What lines in the material hold the string "image"? Return every one of them.

BEGIN Dataset entries

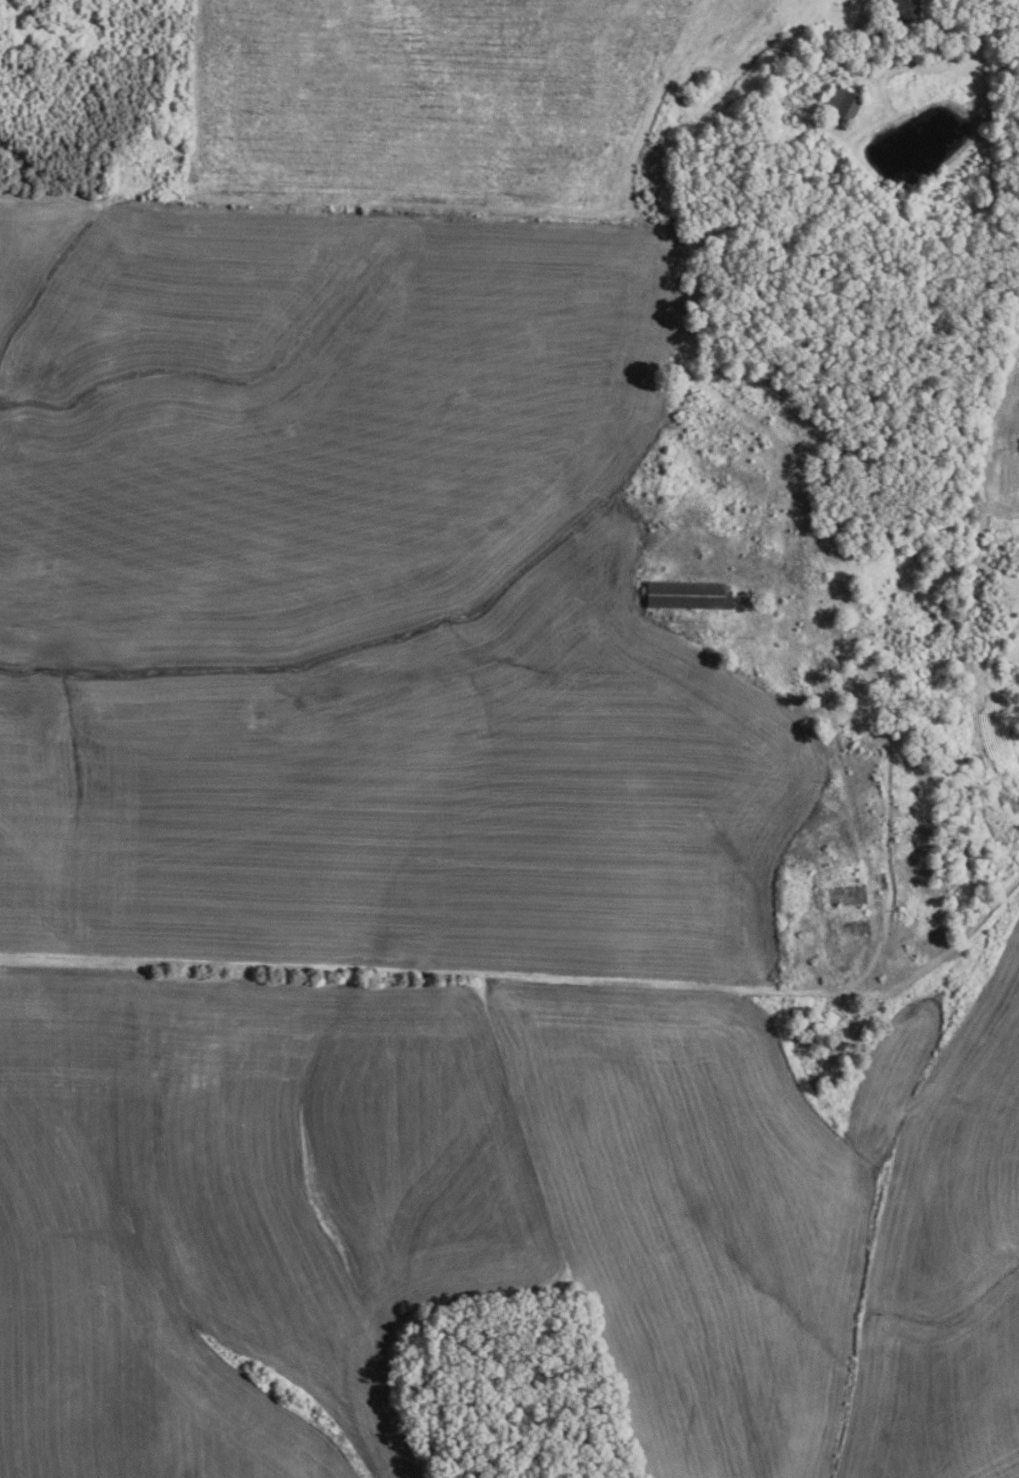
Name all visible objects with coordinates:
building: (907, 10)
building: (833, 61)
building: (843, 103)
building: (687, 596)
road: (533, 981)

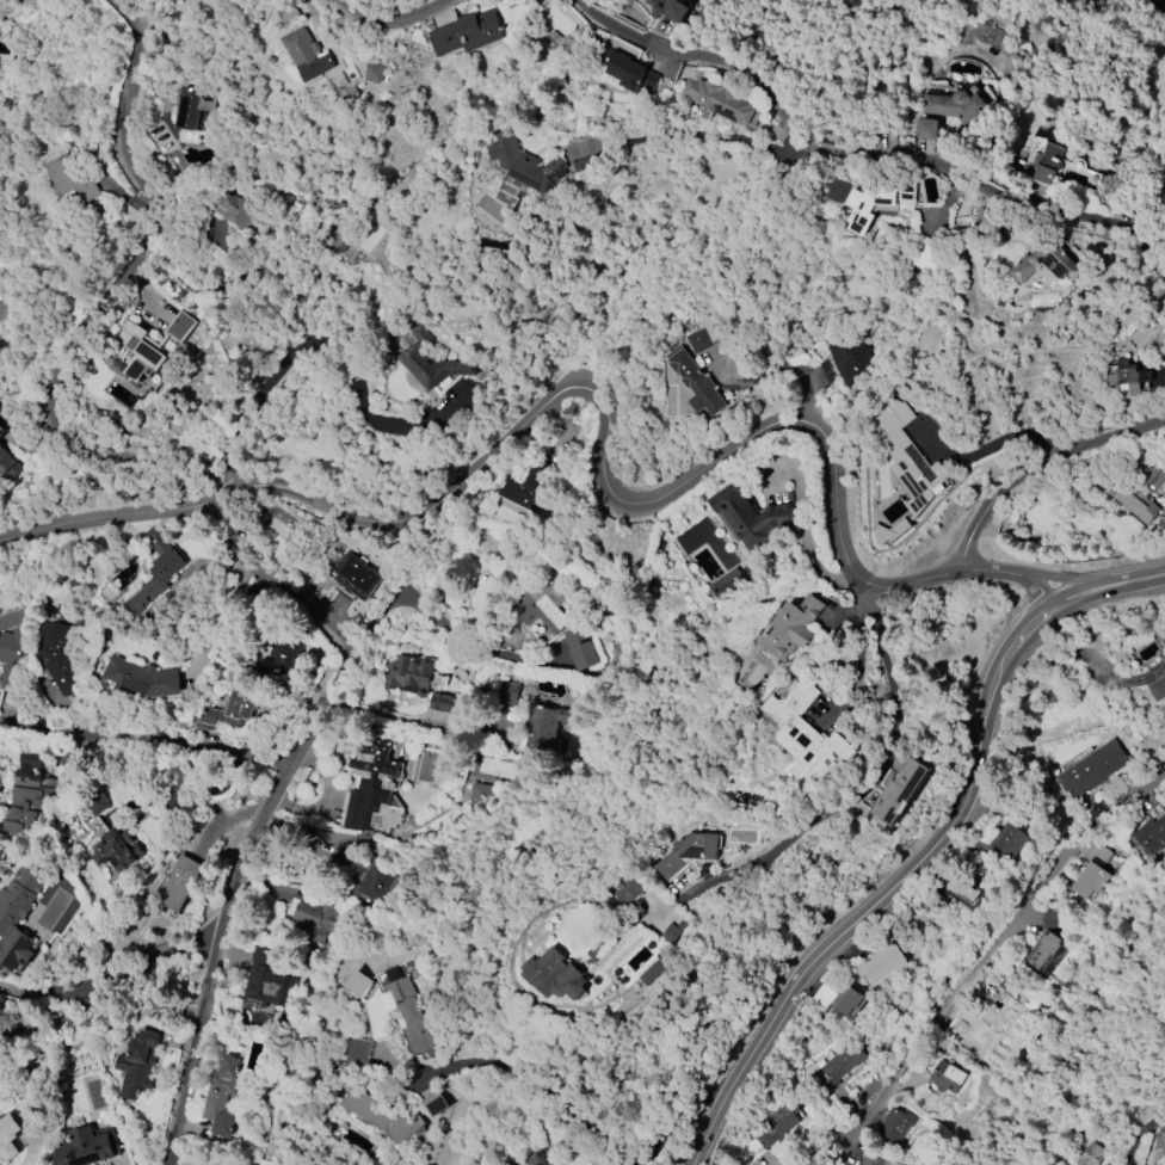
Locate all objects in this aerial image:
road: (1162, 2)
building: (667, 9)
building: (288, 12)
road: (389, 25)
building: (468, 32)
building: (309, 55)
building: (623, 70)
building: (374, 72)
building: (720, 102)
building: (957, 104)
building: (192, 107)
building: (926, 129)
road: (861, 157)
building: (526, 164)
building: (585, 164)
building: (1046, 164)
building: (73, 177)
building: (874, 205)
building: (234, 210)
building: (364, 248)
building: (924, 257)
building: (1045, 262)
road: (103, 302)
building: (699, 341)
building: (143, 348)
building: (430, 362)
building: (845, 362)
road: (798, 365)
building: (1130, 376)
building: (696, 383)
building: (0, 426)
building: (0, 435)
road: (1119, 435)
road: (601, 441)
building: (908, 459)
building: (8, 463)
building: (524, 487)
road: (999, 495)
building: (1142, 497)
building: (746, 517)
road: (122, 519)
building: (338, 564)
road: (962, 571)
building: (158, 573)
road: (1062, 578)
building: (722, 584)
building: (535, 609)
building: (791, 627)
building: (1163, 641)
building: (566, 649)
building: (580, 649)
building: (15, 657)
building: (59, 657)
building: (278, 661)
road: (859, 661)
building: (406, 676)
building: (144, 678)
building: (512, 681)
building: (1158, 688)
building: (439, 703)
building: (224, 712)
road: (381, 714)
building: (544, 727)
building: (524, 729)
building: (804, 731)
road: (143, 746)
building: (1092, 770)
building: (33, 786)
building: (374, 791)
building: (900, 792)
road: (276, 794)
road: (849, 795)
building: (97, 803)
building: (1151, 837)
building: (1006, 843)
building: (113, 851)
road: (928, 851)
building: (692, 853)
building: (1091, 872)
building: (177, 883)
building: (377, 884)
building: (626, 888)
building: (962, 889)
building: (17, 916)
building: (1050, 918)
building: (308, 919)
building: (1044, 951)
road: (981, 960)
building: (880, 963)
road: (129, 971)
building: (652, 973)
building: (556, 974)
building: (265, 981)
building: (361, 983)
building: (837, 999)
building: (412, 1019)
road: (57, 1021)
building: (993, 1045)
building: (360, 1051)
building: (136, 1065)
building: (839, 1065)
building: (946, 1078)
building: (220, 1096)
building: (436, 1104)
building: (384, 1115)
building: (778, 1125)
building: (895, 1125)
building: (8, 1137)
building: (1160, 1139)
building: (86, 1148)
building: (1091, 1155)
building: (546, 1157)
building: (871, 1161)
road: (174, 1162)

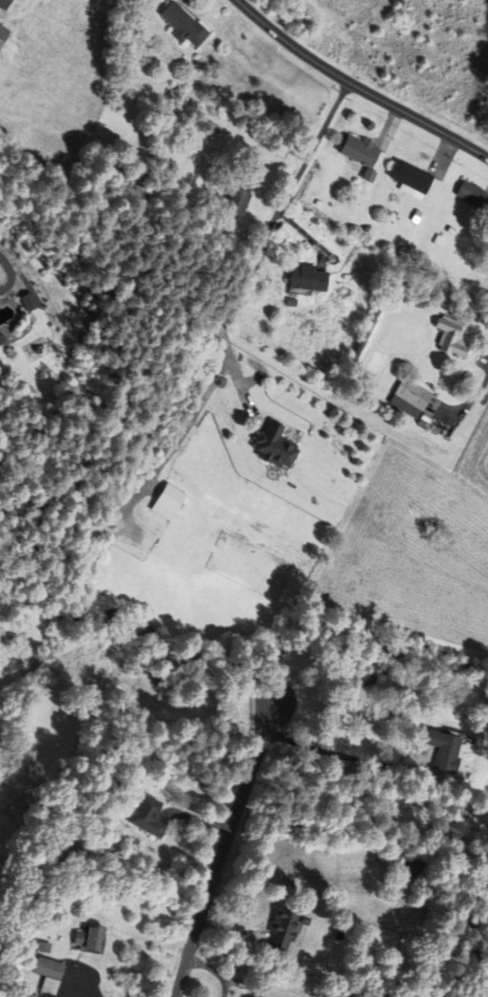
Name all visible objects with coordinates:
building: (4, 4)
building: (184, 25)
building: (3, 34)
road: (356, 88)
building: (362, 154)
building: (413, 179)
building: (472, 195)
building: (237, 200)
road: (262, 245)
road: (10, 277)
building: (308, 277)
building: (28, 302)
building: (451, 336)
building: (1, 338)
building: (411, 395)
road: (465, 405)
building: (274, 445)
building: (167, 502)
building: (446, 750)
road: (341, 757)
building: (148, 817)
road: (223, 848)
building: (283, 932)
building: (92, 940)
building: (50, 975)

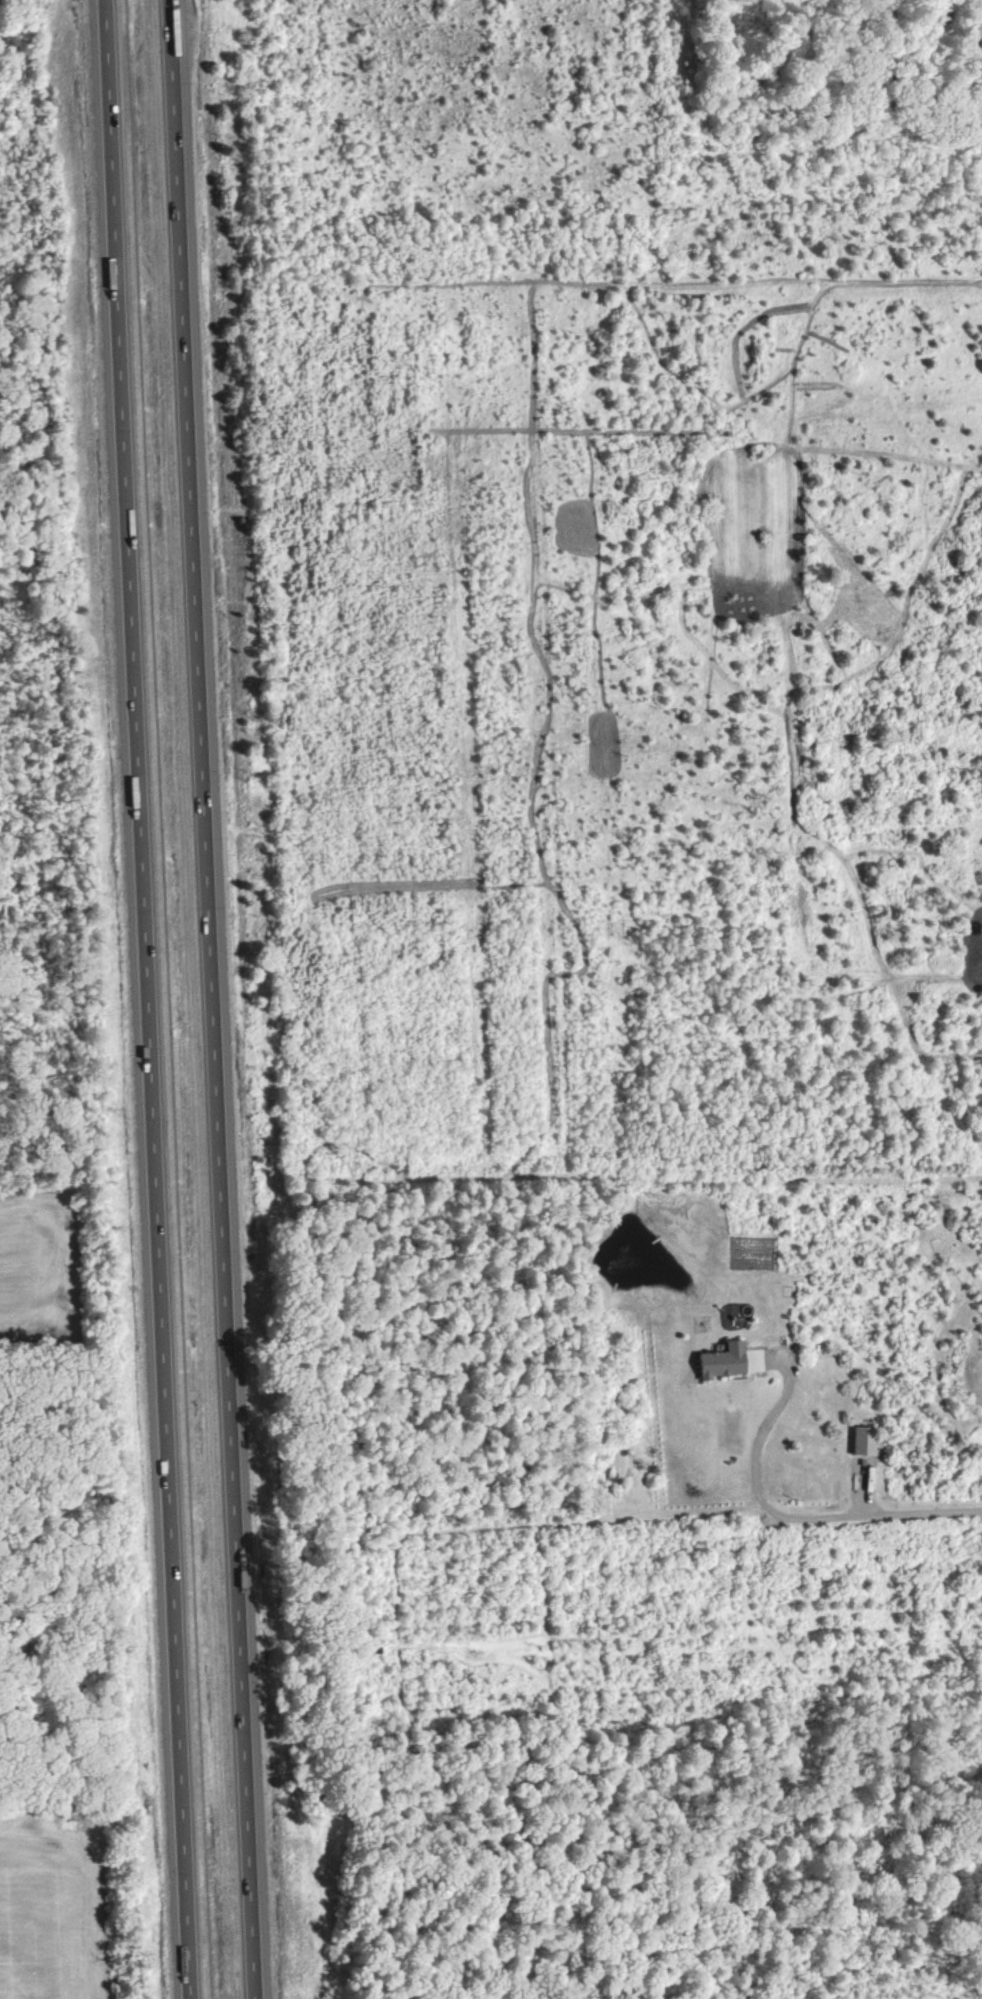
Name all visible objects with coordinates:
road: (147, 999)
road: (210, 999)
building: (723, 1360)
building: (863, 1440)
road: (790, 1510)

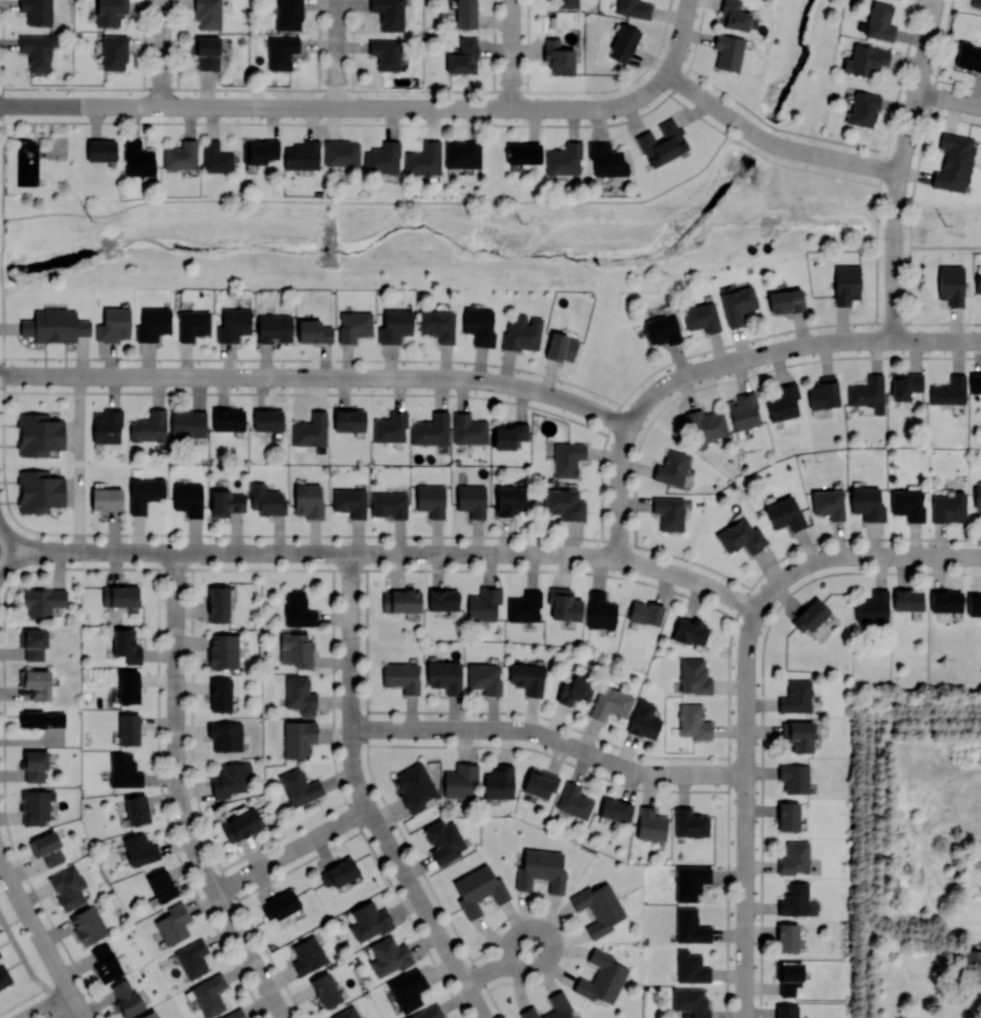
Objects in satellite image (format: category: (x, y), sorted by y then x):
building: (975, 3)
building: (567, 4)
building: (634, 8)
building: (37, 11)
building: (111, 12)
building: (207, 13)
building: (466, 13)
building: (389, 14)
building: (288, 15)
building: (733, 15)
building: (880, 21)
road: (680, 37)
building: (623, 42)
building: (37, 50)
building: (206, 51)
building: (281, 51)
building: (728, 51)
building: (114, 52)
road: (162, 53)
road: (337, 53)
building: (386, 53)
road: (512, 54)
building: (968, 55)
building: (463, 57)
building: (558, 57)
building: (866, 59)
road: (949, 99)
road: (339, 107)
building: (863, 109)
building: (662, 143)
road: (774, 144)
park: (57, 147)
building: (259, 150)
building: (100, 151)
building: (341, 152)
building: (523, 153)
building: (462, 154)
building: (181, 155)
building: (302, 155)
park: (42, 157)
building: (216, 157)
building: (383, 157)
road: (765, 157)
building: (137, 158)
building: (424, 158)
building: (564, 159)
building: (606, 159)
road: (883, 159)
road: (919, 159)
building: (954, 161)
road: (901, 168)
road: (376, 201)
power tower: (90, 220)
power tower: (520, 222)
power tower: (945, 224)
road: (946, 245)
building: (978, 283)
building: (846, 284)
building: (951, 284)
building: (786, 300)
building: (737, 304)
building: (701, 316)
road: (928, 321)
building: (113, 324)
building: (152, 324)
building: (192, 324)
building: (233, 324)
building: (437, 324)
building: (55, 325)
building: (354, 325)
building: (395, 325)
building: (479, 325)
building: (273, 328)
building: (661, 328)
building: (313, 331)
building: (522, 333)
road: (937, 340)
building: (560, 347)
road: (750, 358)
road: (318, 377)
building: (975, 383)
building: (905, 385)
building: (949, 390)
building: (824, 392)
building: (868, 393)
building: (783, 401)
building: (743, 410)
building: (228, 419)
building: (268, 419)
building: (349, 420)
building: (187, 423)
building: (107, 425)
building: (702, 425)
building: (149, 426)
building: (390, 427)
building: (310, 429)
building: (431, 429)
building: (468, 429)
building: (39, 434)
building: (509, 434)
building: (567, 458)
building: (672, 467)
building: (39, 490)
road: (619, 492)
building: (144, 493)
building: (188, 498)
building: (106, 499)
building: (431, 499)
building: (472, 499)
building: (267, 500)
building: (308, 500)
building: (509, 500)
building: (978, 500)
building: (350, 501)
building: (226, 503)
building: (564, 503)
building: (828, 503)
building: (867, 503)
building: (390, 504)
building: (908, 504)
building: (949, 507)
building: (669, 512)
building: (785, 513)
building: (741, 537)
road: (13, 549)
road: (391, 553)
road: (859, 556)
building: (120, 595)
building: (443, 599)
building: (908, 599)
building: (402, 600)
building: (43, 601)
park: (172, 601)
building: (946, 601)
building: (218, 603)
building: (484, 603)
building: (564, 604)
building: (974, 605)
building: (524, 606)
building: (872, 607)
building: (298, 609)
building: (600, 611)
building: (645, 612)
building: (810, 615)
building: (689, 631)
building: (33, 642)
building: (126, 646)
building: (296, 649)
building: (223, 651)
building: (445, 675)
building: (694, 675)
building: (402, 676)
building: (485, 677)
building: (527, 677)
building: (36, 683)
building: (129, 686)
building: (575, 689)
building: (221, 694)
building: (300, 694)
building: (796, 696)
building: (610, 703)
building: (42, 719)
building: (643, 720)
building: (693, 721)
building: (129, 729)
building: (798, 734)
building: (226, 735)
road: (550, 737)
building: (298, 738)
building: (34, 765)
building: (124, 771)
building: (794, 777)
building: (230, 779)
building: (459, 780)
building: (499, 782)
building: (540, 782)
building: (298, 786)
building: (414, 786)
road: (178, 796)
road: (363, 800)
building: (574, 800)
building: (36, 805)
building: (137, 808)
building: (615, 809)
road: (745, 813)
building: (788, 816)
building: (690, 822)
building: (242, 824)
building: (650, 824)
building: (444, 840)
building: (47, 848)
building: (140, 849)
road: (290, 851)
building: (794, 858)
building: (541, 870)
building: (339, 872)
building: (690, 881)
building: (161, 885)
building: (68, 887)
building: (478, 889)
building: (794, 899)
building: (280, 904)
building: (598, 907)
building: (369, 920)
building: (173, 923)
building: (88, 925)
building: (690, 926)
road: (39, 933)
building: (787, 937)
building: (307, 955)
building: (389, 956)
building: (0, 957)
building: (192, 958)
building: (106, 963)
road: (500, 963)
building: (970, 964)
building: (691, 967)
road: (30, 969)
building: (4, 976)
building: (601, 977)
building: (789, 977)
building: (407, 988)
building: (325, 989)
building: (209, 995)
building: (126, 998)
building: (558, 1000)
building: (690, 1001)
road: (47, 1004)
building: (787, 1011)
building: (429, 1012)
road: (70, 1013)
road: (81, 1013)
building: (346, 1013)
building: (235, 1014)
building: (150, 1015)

END Dataset entries

- [Exercise result]
Locate all objects in this aerial image:
Objects in satellite image (format: category: (x, y), sorted by y then x):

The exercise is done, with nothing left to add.